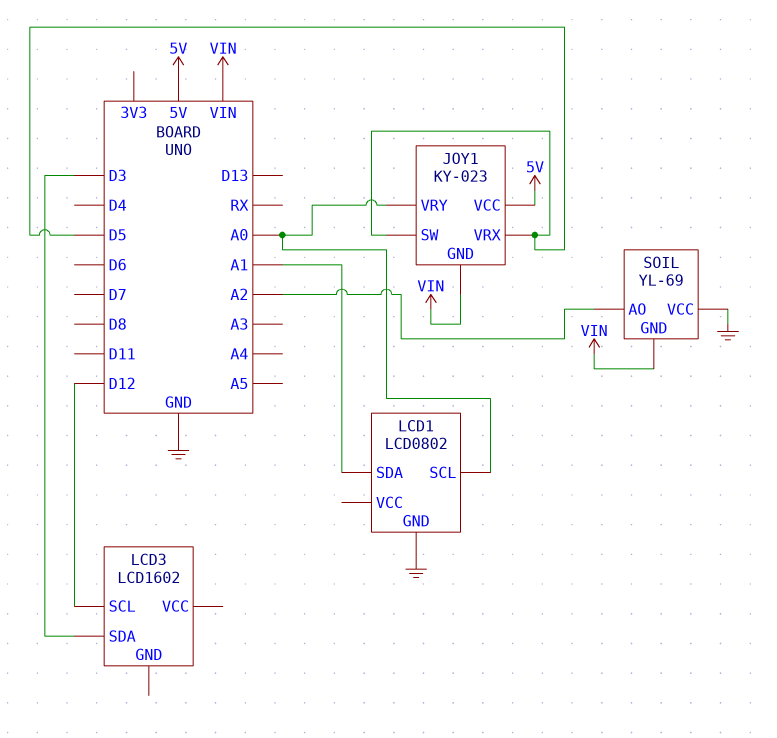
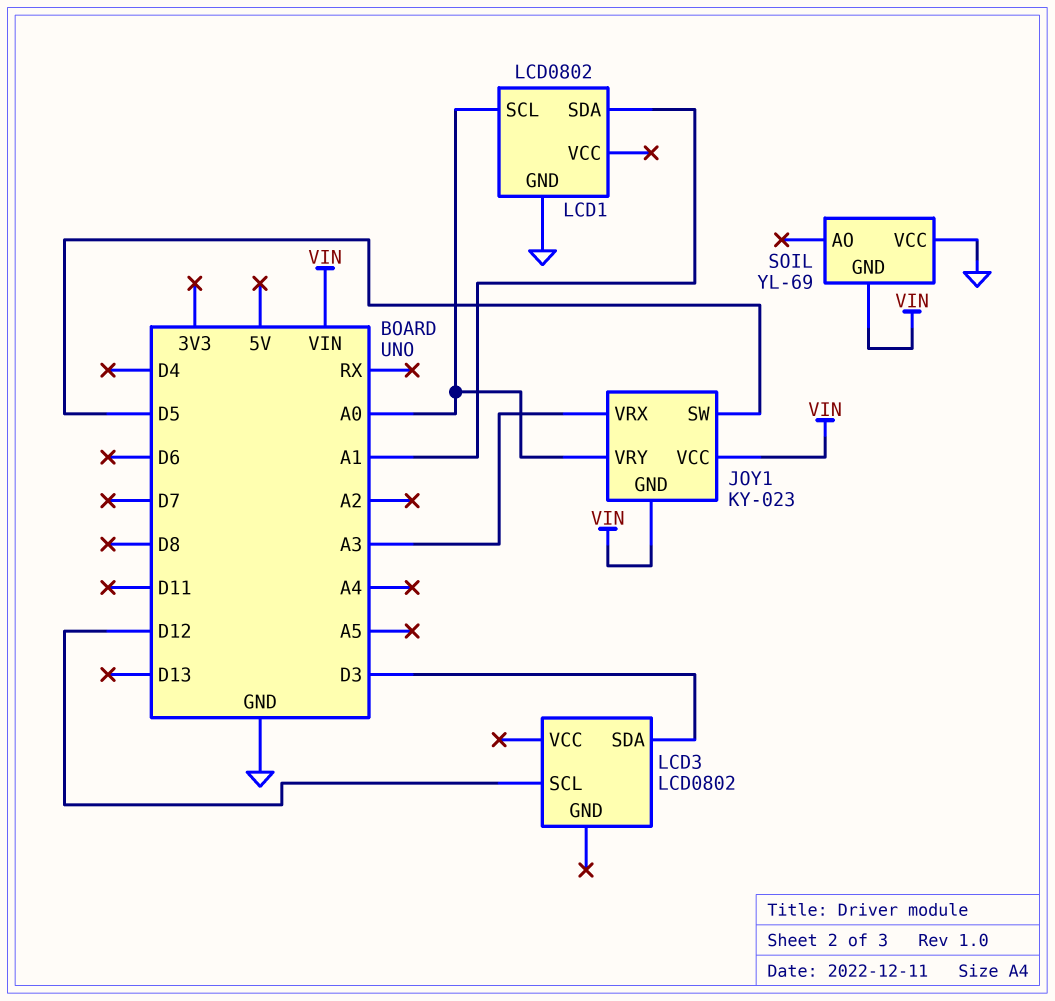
JOY1 pin VCC: 5V -> VIN
JOY1 pin VRX: D5 -> A3
LCD3: LCD1602 -> LCD0802
SOIL pin AO: A2 -> none

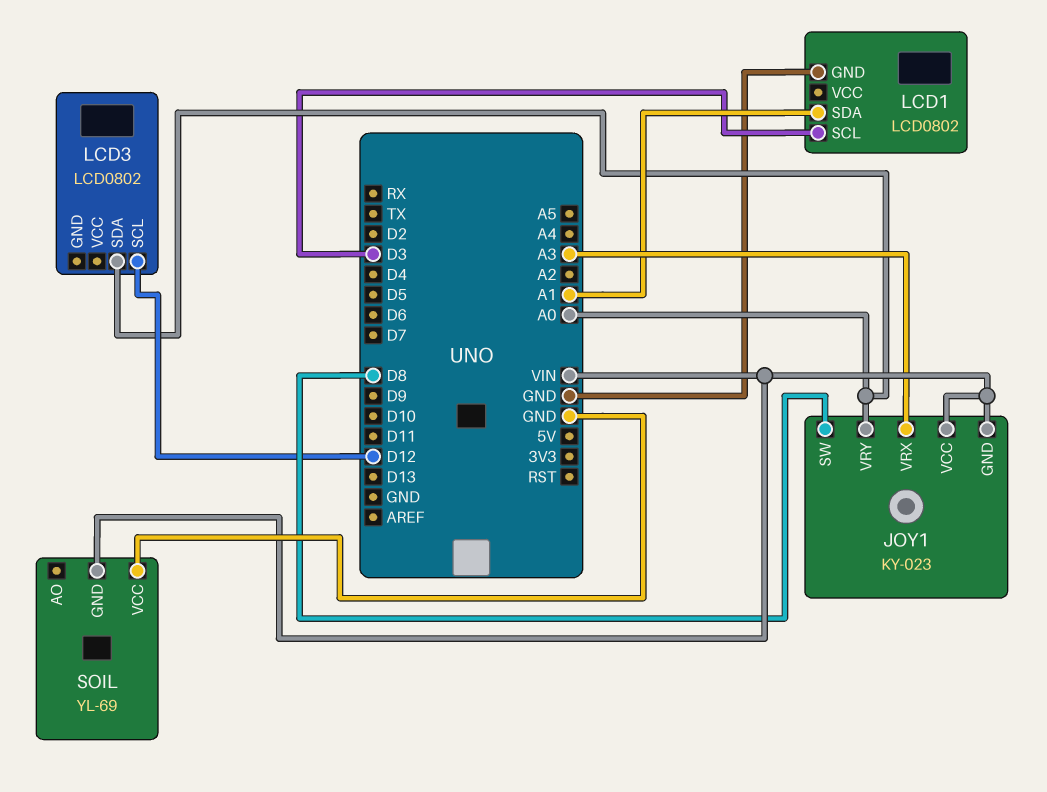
JOY1 pin SW: D5 -> D8
LCD1 pin SCL: A0 -> D3
LCD3 pin SDA: D3 -> A0

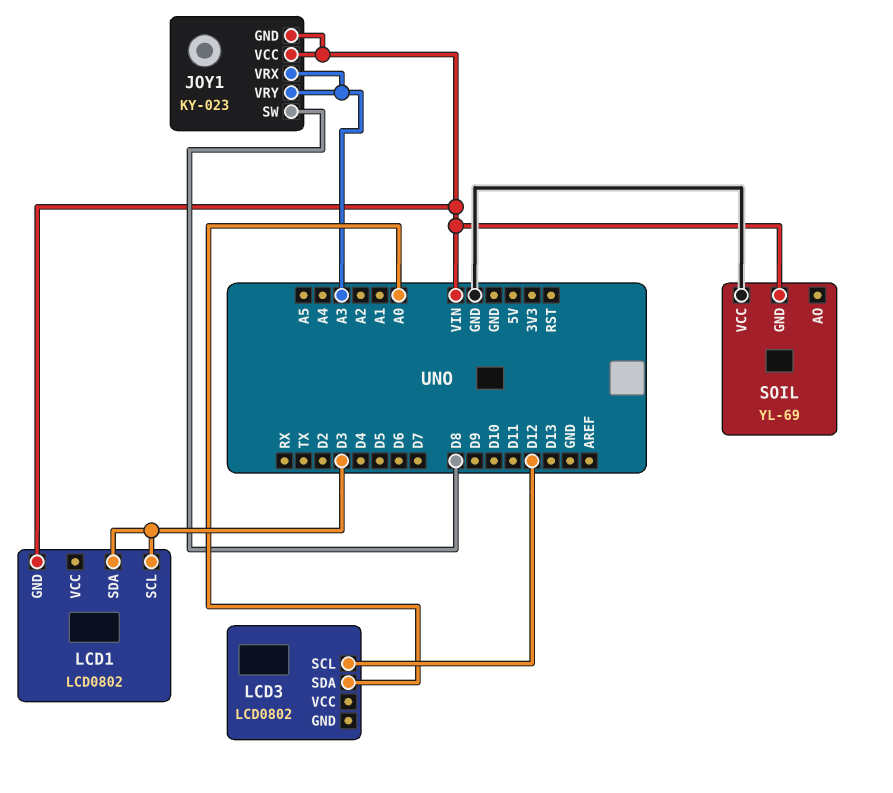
JOY1 pin VRY: A0 -> A3
LCD1 pin GND: GND -> VIN
LCD1 pin SDA: A1 -> D3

++++

→ **Activity**: If a record above holds a picture, leave the picture out and write out everything else exactly.

→ **Written solution**:
JOY1 pin VCC: 5V -> VIN
JOY1 pin VRX: D5 -> A3
LCD3: LCD1602 -> LCD0802
SOIL pin AO: A2 -> none

JOY1 pin SW: D5 -> D8
LCD1 pin SCL: A0 -> D3
LCD3 pin SDA: D3 -> A0

JOY1 pin VRY: A0 -> A3
LCD1 pin GND: GND -> VIN
LCD1 pin SDA: A1 -> D3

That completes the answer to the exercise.